[Data provided]:
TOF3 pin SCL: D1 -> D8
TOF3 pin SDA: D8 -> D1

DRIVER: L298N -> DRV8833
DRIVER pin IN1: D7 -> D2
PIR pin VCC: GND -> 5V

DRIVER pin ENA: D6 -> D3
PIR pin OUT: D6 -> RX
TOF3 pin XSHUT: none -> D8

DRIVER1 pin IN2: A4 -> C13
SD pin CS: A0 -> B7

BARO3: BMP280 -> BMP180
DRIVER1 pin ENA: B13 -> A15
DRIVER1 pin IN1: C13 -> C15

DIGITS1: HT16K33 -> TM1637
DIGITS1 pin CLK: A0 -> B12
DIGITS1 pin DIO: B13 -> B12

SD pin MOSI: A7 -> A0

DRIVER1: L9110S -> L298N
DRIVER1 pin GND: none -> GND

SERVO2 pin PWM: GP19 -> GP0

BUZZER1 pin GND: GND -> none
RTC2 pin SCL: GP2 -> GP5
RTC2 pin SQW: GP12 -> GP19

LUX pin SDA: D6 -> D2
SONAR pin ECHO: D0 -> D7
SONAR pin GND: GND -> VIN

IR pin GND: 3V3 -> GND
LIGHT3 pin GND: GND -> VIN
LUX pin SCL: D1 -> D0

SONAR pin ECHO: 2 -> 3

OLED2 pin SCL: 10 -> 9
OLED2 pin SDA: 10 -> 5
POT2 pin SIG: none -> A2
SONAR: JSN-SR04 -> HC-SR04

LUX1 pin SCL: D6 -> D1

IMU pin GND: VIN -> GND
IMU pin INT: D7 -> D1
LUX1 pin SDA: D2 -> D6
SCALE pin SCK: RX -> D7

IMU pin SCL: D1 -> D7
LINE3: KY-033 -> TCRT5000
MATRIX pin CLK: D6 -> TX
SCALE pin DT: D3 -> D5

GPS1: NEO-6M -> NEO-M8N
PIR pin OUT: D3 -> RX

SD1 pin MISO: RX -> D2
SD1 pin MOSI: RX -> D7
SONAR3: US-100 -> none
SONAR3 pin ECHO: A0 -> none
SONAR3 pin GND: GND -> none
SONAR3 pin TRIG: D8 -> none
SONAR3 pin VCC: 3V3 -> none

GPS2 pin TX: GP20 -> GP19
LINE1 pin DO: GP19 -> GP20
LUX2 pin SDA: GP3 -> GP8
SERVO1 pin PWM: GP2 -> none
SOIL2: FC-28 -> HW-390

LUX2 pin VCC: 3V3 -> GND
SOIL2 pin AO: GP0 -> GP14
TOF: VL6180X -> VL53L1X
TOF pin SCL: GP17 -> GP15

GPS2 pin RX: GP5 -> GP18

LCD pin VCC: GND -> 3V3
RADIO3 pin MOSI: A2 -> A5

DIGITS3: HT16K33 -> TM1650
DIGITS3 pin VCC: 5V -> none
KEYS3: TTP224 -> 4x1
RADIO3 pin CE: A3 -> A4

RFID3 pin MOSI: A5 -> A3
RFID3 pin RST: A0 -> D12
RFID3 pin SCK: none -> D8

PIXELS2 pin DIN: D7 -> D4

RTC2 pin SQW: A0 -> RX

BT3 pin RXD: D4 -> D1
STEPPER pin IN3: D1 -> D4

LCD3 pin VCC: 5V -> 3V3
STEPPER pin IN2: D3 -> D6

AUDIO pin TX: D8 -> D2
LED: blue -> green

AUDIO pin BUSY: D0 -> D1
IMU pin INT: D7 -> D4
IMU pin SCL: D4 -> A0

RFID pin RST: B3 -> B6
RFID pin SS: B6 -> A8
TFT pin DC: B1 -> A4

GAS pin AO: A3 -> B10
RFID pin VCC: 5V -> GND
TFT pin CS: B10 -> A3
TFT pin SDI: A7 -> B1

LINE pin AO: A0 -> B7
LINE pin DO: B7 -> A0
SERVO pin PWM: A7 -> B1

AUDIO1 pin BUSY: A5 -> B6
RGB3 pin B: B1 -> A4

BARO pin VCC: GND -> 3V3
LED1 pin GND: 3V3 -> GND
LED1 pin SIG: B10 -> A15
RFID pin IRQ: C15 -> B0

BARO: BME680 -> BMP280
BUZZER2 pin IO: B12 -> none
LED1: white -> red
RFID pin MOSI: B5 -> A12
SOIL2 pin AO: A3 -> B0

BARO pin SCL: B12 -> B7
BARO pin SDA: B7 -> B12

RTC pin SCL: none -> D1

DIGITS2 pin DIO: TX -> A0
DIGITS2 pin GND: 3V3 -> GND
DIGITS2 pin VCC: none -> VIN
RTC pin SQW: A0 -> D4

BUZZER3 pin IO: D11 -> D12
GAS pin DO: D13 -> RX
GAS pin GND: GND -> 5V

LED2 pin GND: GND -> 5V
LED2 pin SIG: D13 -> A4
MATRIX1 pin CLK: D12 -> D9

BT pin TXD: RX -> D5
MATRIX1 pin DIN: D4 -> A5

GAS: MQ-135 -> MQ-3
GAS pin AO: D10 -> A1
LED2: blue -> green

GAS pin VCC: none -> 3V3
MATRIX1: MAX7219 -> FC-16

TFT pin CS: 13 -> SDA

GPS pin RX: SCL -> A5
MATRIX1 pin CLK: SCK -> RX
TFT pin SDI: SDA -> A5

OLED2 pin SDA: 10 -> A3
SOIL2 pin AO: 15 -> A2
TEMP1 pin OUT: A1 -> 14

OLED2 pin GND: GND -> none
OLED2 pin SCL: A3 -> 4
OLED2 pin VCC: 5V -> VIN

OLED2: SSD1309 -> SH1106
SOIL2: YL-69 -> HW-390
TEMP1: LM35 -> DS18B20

[Problem description]: Copy out each line of the material that holds the word "BUSY".

[Written answer]:
AUDIO pin BUSY: D0 -> D1
AUDIO1 pin BUSY: A5 -> B6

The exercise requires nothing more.